» TASK DETAILS:
Report the lines of the data below that contain the string "shifted".

» PROVIDED MATERIAL:

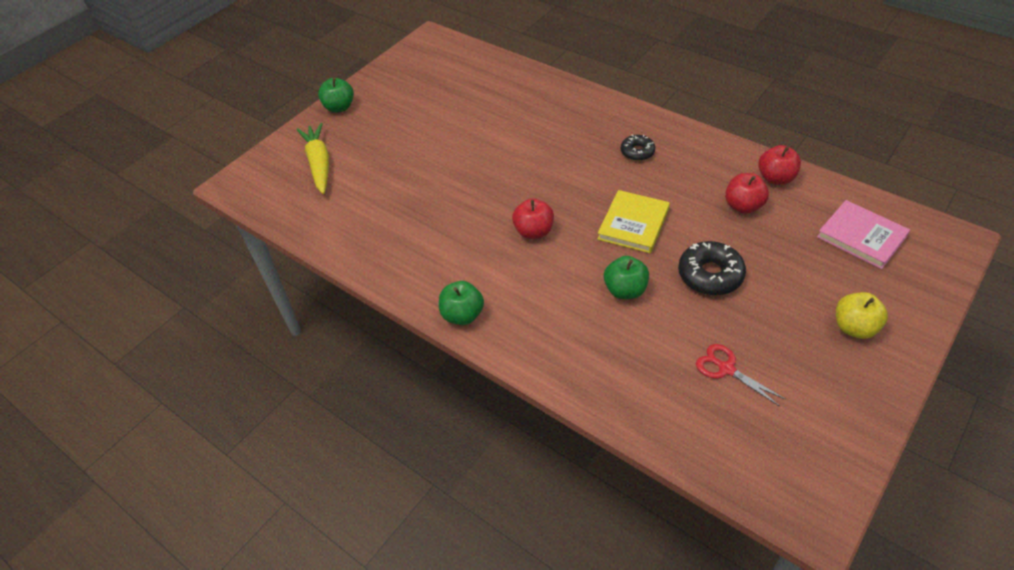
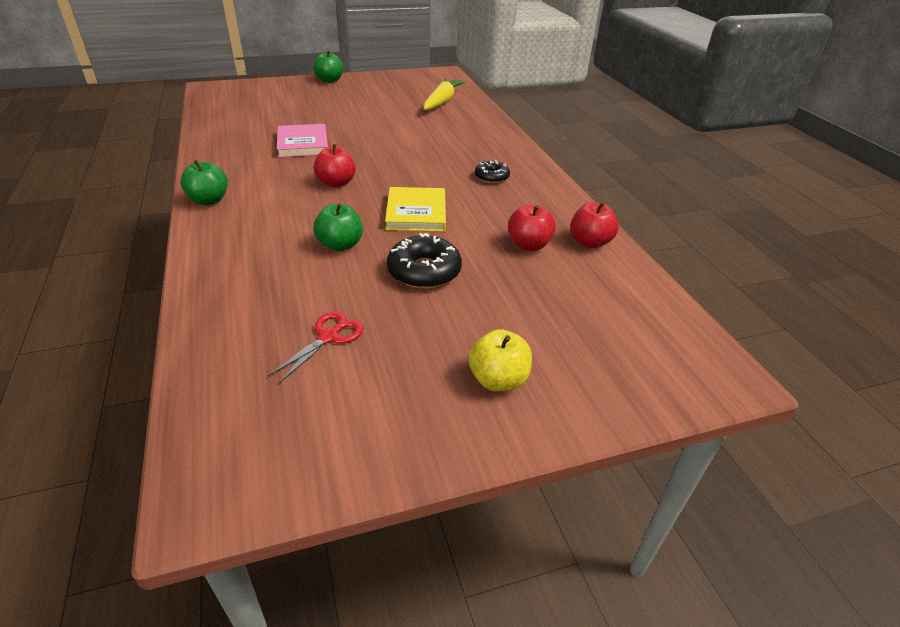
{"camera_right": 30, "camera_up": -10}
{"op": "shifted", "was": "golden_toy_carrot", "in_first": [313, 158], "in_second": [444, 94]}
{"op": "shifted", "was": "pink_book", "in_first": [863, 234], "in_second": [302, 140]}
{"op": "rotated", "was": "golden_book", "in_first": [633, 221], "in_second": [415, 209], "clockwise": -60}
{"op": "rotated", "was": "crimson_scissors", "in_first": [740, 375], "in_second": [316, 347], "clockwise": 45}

» FINISHED EXERCISE:
{"op": "shifted", "was": "golden_toy_carrot", "in_first": [313, 158], "in_second": [444, 94]}
{"op": "shifted", "was": "pink_book", "in_first": [863, 234], "in_second": [302, 140]}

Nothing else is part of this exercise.